(Task statement): The task calls for an exact retyping of the lines from the one holding "grey ruler [147,313,232,388] -> none" through the end of the listing, with pictures omitted and nothing added.

(Listed entries):
┌──

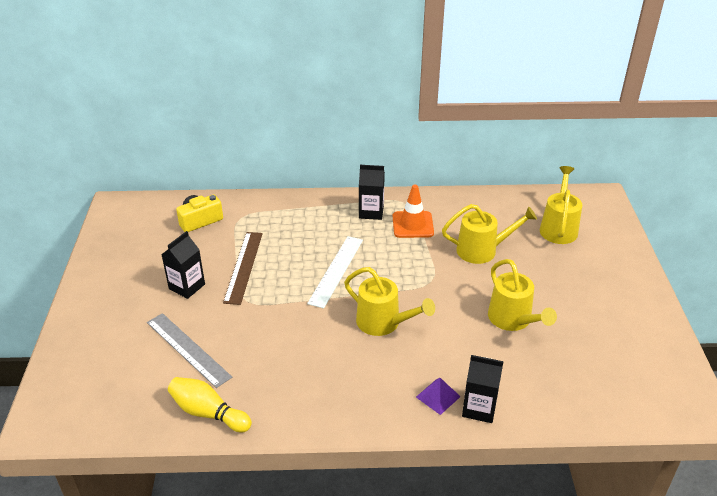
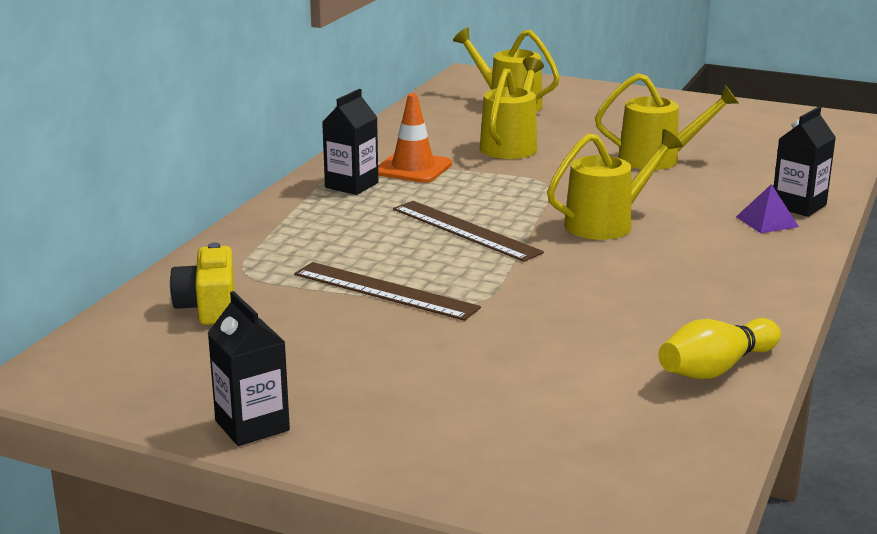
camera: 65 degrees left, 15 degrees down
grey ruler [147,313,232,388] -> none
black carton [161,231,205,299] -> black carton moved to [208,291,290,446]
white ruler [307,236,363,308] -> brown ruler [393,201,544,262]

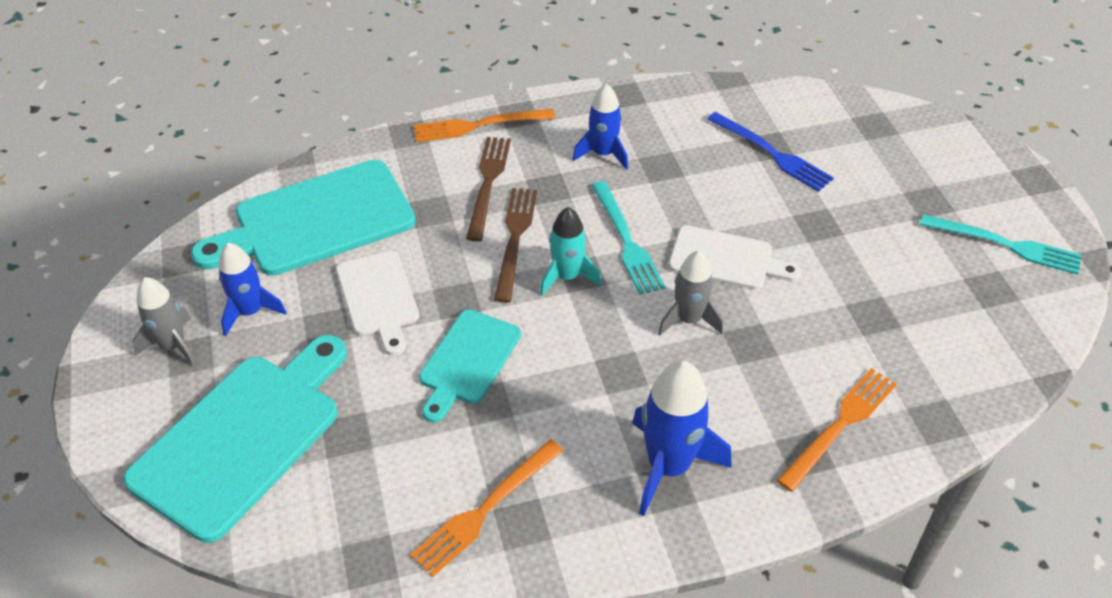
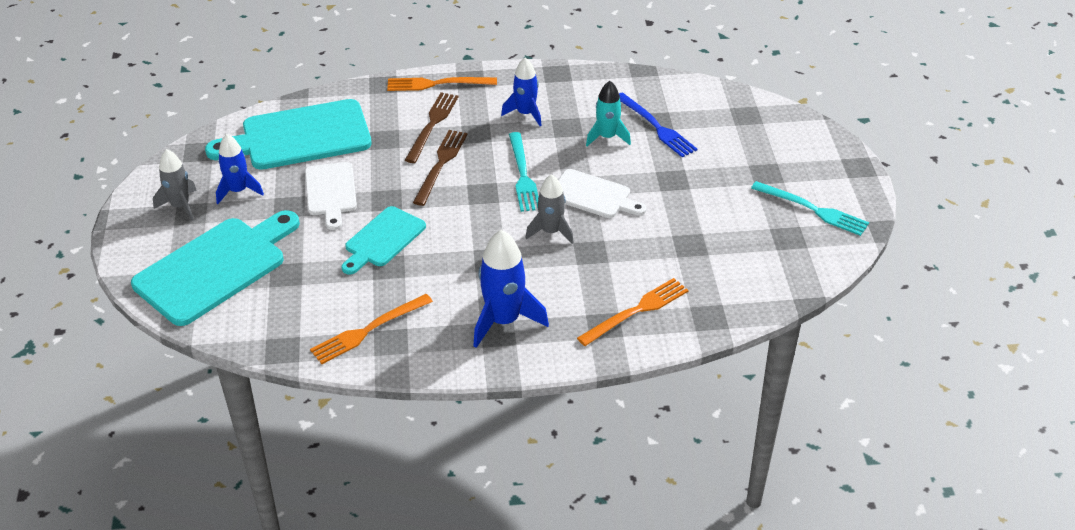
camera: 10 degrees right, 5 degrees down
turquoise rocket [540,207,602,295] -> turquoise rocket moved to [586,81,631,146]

└──

(Reply to the exercise):
grey ruler [147,313,232,388] -> none
black carton [161,231,205,299] -> black carton moved to [208,291,290,446]
white ruler [307,236,363,308] -> brown ruler [393,201,544,262]

camera: 10 degrees right, 5 degrees down
turquoise rocket [540,207,602,295] -> turquoise rocket moved to [586,81,631,146]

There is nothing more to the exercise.